Edit difference data.

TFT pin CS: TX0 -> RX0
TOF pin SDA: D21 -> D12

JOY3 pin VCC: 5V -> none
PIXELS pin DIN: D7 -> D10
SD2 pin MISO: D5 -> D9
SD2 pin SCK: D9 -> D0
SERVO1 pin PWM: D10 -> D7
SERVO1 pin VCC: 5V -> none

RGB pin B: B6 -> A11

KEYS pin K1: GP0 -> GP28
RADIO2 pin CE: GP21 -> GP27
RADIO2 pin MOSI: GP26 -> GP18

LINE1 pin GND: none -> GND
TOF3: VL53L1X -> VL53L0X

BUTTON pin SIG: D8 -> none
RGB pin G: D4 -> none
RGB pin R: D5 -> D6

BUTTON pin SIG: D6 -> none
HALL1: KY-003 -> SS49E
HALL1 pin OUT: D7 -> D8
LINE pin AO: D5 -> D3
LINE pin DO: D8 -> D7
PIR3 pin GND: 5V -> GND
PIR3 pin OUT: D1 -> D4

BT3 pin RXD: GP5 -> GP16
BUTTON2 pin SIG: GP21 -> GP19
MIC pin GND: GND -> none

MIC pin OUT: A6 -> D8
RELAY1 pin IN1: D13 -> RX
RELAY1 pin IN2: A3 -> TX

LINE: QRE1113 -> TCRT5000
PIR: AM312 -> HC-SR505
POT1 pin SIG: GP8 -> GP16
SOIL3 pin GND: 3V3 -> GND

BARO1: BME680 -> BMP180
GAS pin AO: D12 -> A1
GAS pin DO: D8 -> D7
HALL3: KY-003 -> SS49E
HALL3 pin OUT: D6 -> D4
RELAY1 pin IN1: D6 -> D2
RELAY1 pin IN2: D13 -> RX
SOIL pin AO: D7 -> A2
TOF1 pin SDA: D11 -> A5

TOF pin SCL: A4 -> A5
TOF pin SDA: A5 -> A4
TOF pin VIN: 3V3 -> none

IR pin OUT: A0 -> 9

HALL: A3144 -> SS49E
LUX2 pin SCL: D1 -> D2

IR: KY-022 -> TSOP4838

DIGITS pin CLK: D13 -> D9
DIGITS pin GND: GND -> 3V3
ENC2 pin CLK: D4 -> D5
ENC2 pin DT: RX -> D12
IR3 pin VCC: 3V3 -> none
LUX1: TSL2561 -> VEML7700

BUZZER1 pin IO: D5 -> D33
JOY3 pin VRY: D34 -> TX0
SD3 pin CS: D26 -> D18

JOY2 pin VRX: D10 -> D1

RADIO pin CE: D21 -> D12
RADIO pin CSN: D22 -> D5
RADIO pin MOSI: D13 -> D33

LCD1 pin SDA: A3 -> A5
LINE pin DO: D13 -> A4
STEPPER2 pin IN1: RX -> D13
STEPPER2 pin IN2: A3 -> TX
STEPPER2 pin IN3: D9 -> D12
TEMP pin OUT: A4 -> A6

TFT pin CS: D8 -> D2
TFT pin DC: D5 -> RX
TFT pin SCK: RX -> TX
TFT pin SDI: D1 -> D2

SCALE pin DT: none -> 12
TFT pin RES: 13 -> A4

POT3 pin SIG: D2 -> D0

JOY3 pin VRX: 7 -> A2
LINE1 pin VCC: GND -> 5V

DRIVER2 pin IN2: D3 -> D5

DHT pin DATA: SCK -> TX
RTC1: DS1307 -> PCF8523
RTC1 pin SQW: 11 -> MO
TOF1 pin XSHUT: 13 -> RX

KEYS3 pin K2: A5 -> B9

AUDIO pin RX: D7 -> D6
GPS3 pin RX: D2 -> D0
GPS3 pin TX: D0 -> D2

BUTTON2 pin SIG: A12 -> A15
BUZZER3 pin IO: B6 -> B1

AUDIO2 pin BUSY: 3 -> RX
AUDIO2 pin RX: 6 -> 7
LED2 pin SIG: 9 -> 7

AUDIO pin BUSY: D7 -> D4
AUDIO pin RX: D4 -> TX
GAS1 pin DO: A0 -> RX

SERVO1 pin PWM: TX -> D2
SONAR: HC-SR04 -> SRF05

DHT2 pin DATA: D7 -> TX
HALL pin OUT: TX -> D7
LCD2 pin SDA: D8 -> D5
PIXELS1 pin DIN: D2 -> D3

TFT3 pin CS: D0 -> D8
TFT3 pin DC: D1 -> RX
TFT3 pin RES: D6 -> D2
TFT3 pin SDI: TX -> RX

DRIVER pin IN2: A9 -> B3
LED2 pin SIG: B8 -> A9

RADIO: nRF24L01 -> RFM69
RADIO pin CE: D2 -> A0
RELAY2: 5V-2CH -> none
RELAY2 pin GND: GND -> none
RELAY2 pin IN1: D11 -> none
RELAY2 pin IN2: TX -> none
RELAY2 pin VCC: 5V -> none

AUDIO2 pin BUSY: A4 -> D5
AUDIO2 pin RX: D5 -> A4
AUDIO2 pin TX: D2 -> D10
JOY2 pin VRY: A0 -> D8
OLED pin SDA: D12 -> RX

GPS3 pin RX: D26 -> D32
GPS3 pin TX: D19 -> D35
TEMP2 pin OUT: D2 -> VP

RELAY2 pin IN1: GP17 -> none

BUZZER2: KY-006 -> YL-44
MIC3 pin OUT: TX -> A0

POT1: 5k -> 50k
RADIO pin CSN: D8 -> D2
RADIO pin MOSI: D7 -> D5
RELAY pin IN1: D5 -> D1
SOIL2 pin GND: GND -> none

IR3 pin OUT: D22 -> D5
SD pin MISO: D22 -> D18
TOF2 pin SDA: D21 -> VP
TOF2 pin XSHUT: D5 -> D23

Activity.
What are the lines, exactly as written above, from the line with "TOF3: VL53L1X -> VL53L0X" to the line with "BUTTON2 pin SIG: GP21 -> GP19", both included? Output only those.

Answer box.
TOF3: VL53L1X -> VL53L0X

BUTTON pin SIG: D8 -> none
RGB pin G: D4 -> none
RGB pin R: D5 -> D6

BUTTON pin SIG: D6 -> none
HALL1: KY-003 -> SS49E
HALL1 pin OUT: D7 -> D8
LINE pin AO: D5 -> D3
LINE pin DO: D8 -> D7
PIR3 pin GND: 5V -> GND
PIR3 pin OUT: D1 -> D4

BT3 pin RXD: GP5 -> GP16
BUTTON2 pin SIG: GP21 -> GP19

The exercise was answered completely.